◆ THE INPUT
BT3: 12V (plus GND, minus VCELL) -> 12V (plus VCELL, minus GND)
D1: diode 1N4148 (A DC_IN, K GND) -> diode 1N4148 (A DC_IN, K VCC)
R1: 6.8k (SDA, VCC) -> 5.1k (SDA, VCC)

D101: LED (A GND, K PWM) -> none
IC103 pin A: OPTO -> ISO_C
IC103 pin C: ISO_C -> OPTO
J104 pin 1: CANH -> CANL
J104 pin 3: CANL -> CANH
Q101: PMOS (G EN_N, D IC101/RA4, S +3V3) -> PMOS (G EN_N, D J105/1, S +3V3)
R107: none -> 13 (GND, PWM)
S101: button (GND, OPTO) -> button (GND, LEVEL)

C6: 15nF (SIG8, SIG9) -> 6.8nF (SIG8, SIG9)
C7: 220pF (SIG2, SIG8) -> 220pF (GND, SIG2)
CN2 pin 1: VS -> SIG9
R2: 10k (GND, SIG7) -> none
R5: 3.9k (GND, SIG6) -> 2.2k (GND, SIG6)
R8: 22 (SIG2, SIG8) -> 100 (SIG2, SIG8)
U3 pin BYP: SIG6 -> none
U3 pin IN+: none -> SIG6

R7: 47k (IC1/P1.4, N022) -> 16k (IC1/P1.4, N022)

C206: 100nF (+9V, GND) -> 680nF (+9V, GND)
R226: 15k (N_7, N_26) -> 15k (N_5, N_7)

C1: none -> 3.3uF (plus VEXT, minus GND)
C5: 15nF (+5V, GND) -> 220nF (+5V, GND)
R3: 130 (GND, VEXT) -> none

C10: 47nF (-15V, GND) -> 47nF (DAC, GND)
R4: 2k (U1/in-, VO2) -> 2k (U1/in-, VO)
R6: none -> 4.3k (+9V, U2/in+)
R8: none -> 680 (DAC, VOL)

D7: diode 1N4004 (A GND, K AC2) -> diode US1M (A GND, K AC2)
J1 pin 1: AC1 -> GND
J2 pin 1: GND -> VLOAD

◆ TASK STATEMENT
Transcribe exactly, and only, the lines from the one with "U3 pin IN+: none -> SIG6" through the last line of the data.

◆ REPLY TO THE TASK
U3 pin IN+: none -> SIG6

R7: 47k (IC1/P1.4, N022) -> 16k (IC1/P1.4, N022)

C206: 100nF (+9V, GND) -> 680nF (+9V, GND)
R226: 15k (N_7, N_26) -> 15k (N_5, N_7)

C1: none -> 3.3uF (plus VEXT, minus GND)
C5: 15nF (+5V, GND) -> 220nF (+5V, GND)
R3: 130 (GND, VEXT) -> none

C10: 47nF (-15V, GND) -> 47nF (DAC, GND)
R4: 2k (U1/in-, VO2) -> 2k (U1/in-, VO)
R6: none -> 4.3k (+9V, U2/in+)
R8: none -> 680 (DAC, VOL)

D7: diode 1N4004 (A GND, K AC2) -> diode US1M (A GND, K AC2)
J1 pin 1: AC1 -> GND
J2 pin 1: GND -> VLOAD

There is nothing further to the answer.